**Task directions:**
Looking at the records below, say how many lines contain "brown". Nothing else belongs in the answer.

**The data:**

________________

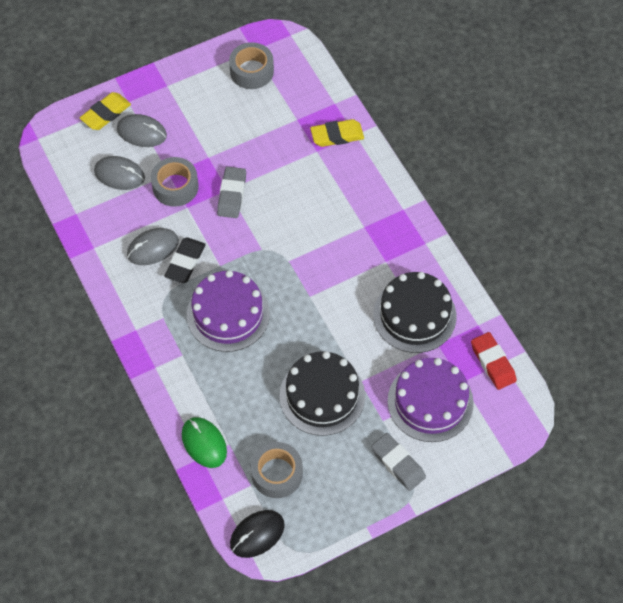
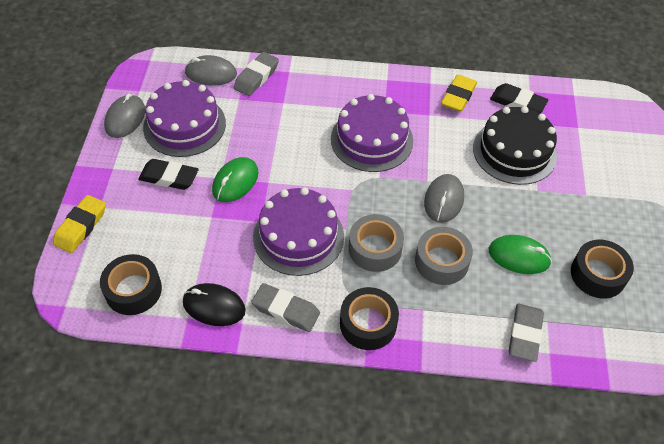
black cake: 2 -> 1
black eraser: 1 -> 2
black tape: 0 -> 3
green mouse: 1 -> 2
grey eraser: 2 -> 3
grey tape: 3 -> 2
purple cake: 2 -> 3
red eraser: 1 -> 0

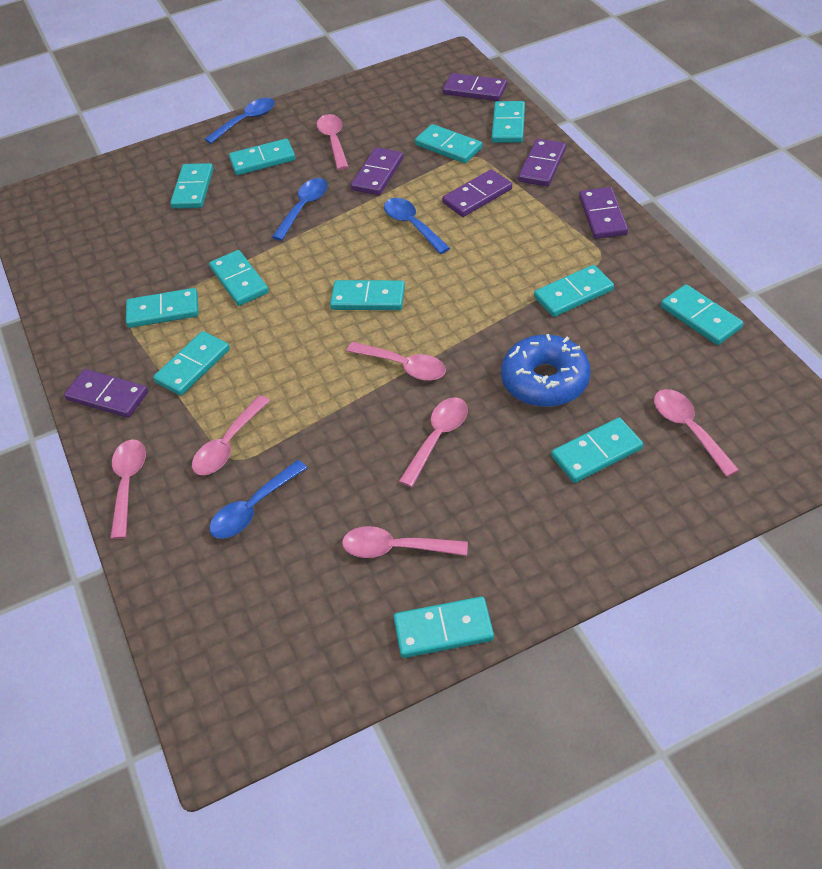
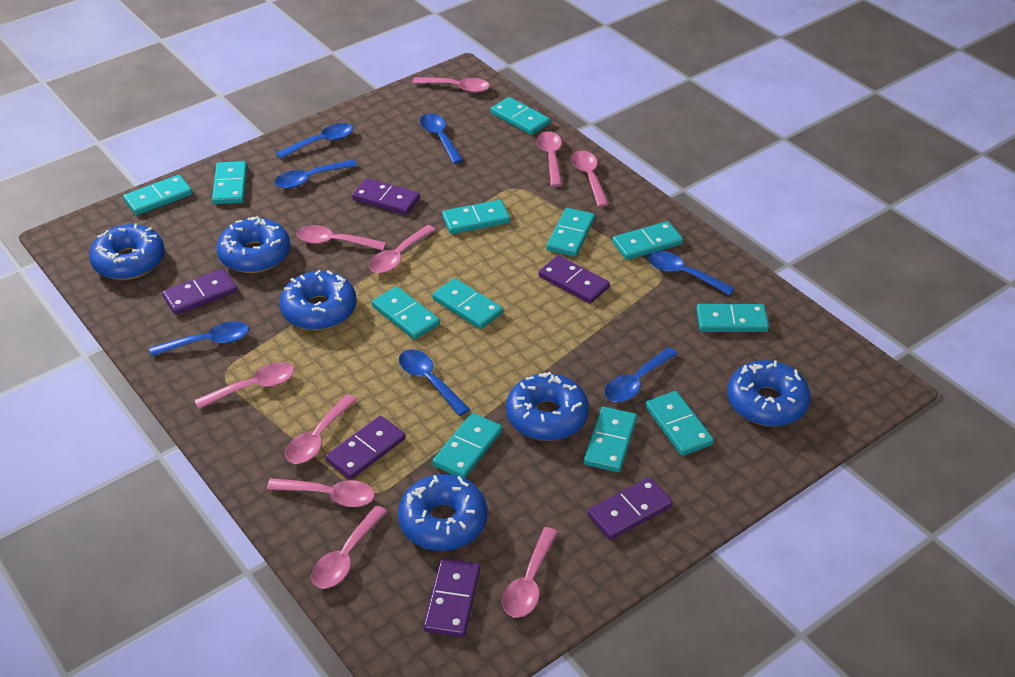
blue donut: 1 -> 6
blue spoon: 4 -> 7
pink spoon: 7 -> 10

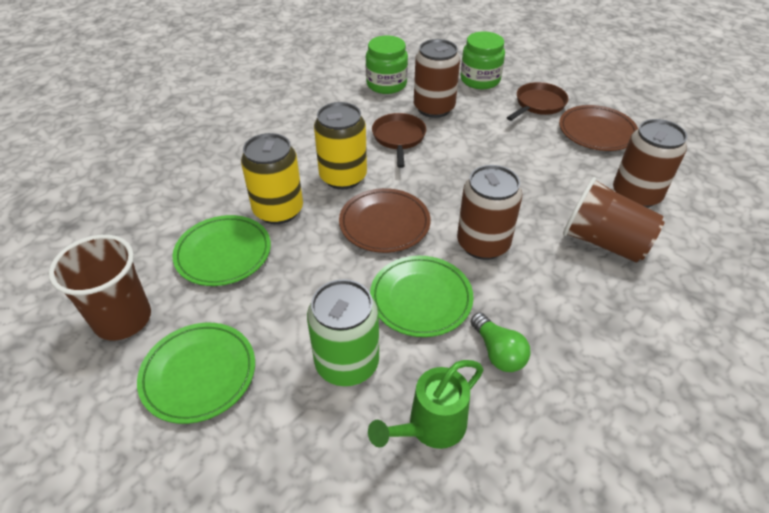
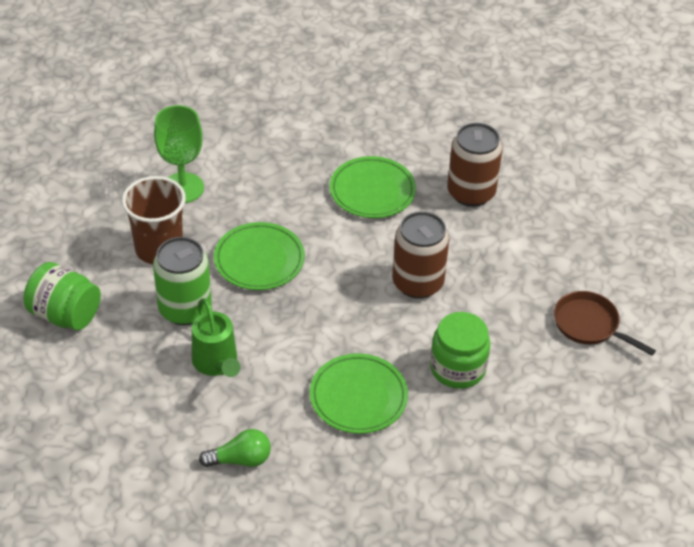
brown can: 3 -> 2
brown cup: 2 -> 1
brown pan: 2 -> 1
brown plate: 2 -> 0
green goblet: 0 -> 1
yellow can: 2 -> 0

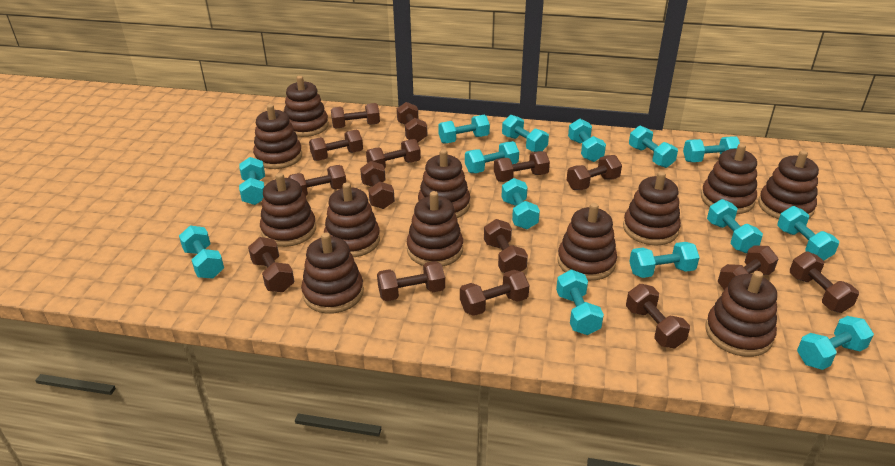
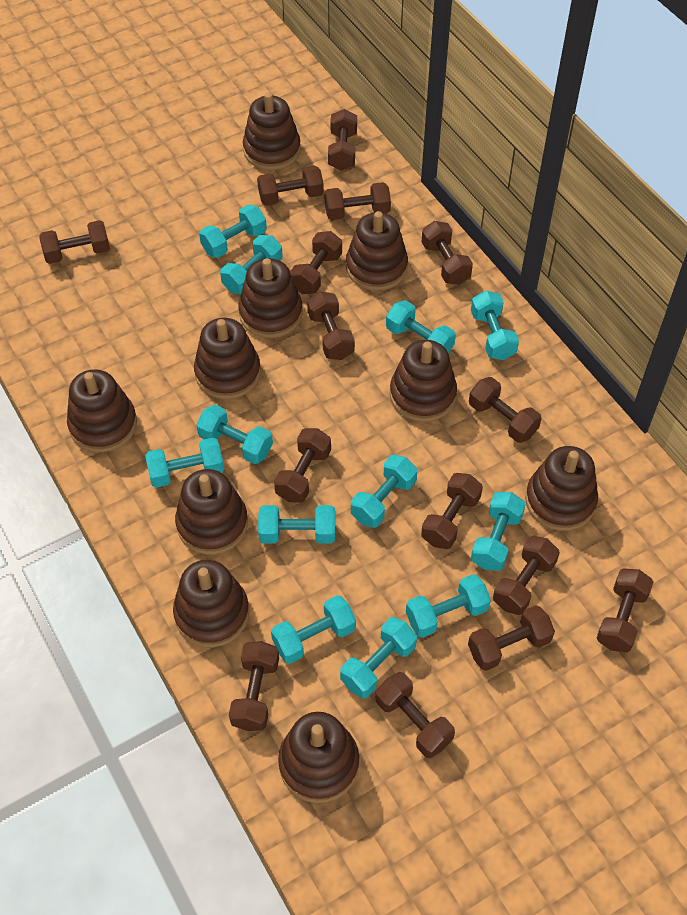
brown stacking toy: 12 -> 10
turquoise dumbbell: 14 -> 12

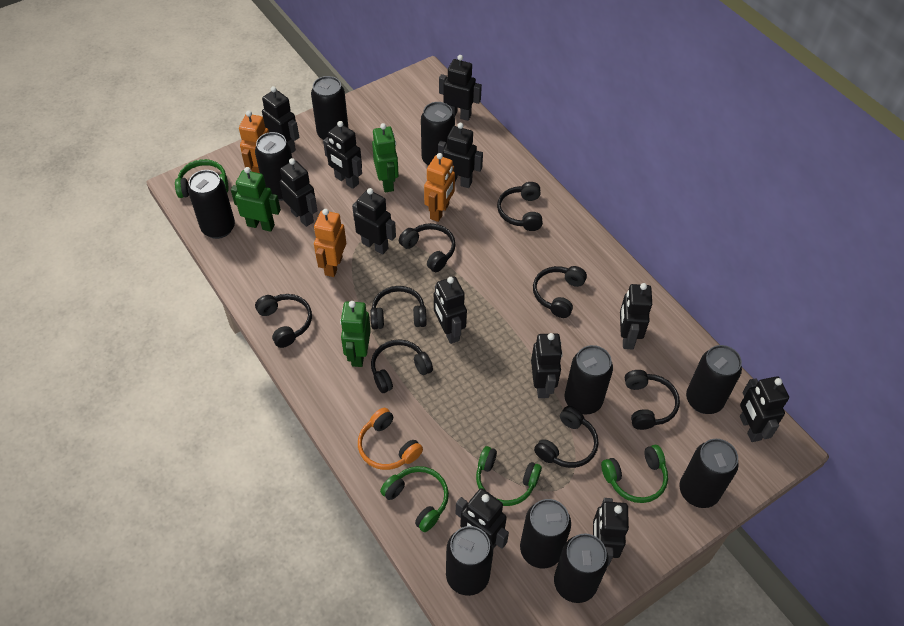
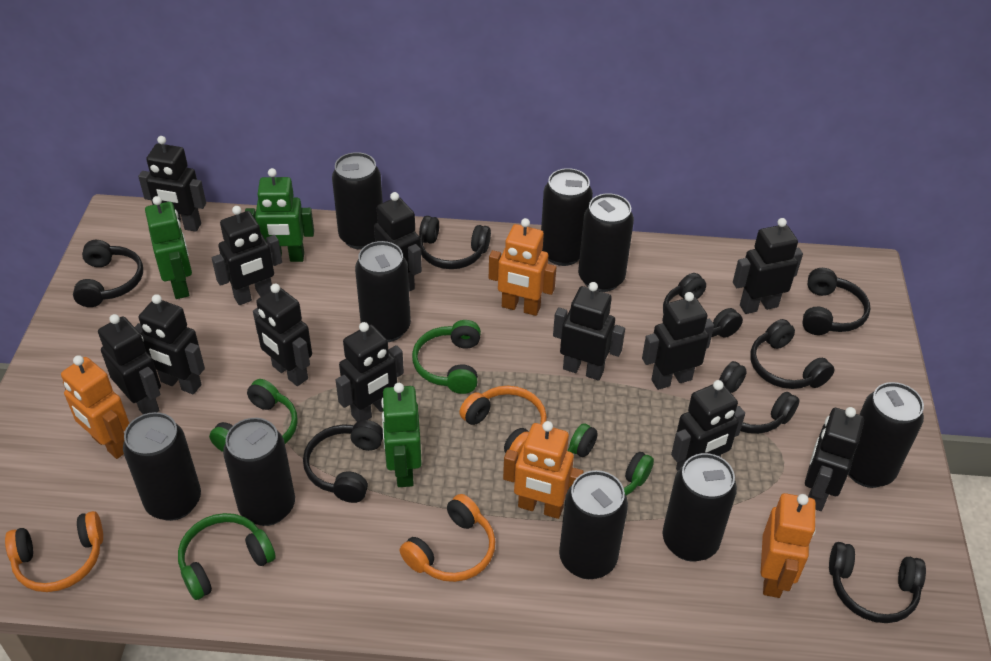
black can: 10 -> 9
orange headphones: 1 -> 3
orange robot: 3 -> 4

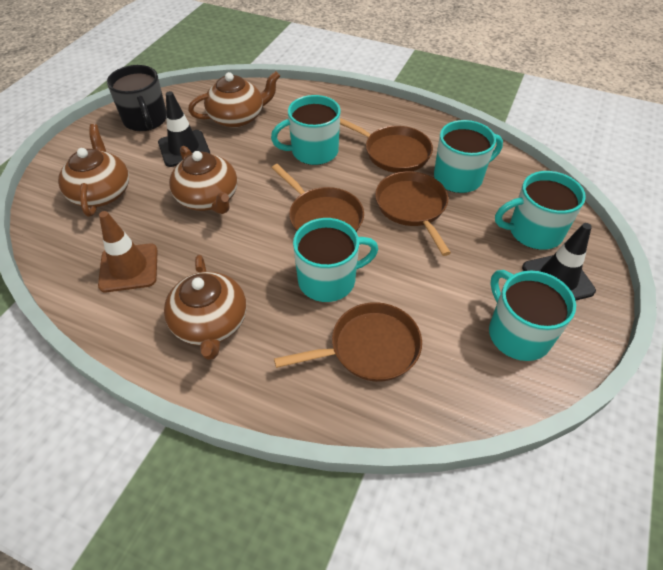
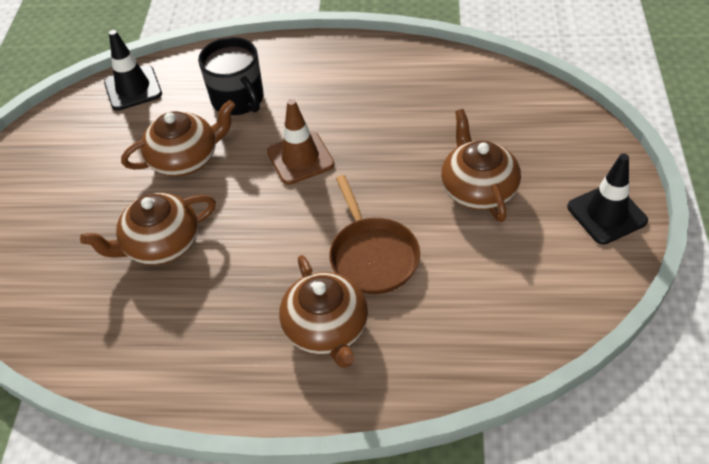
brown pan: 4 -> 1
turquoise mug: 5 -> 0

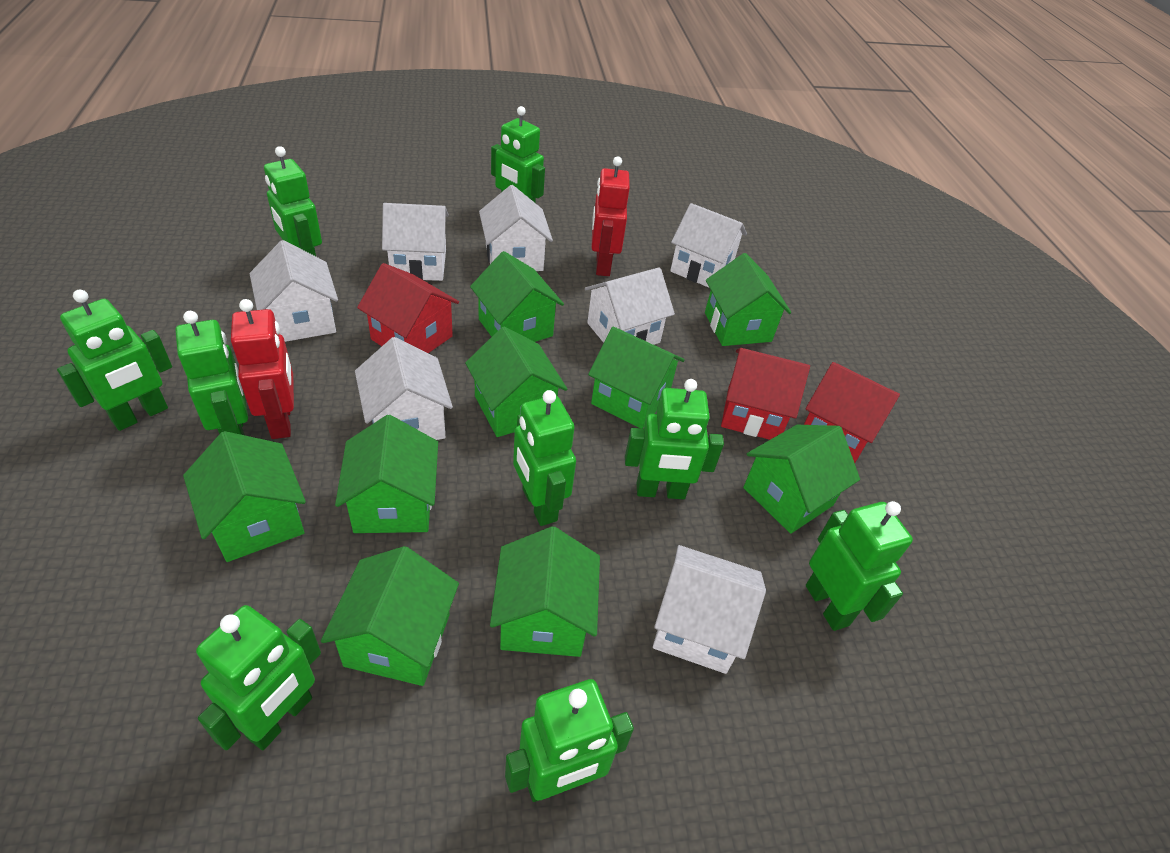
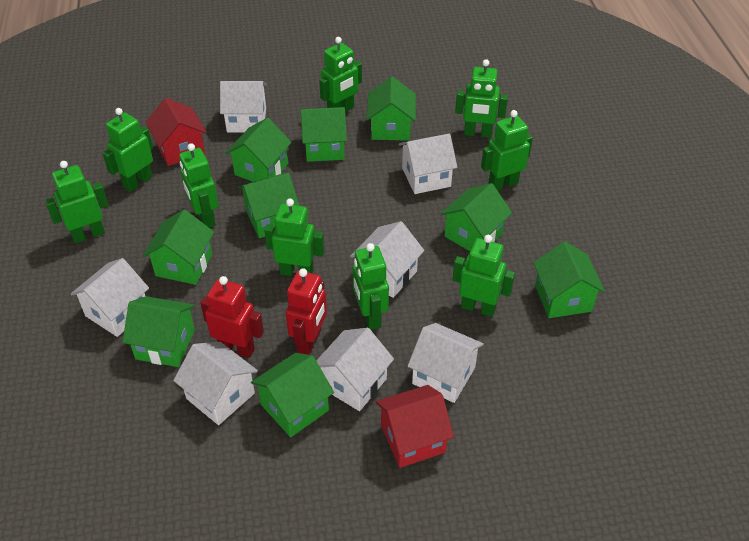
red house: 3 -> 2

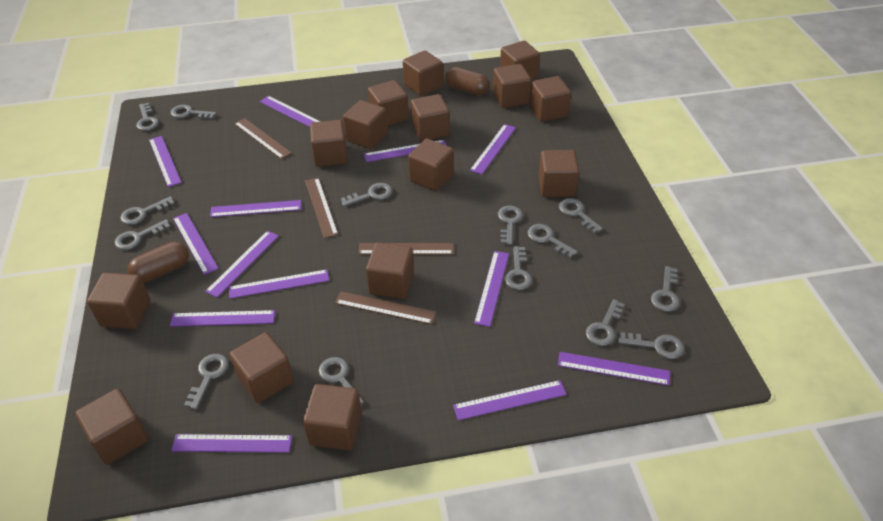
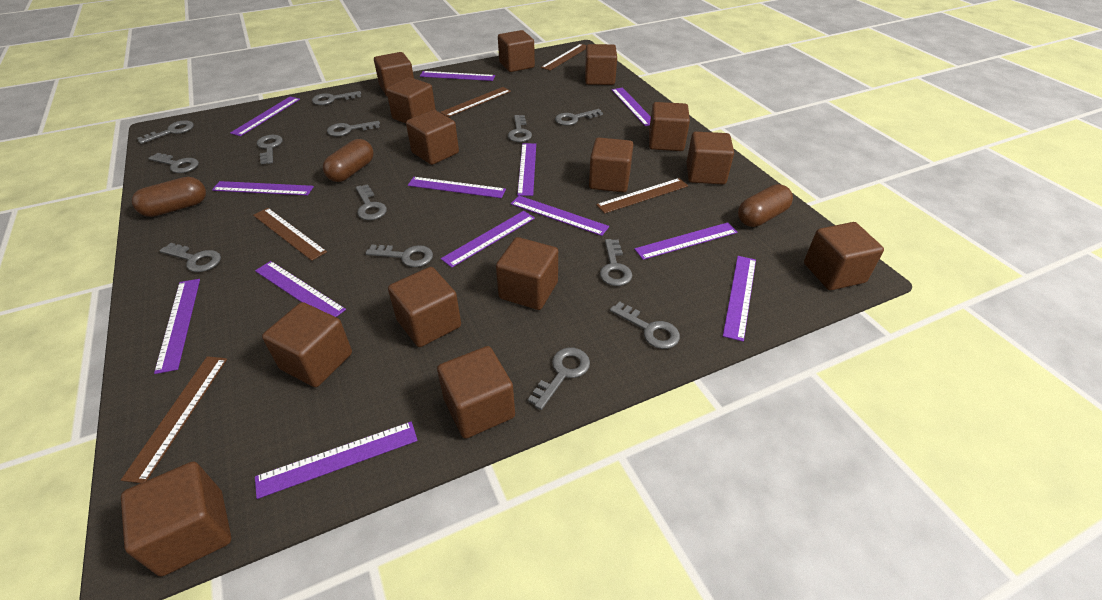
brown capsule: 2 -> 3
brown cube: 15 -> 14
brown ruler: 4 -> 5
grey key: 14 -> 13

________________

**Reply:**
9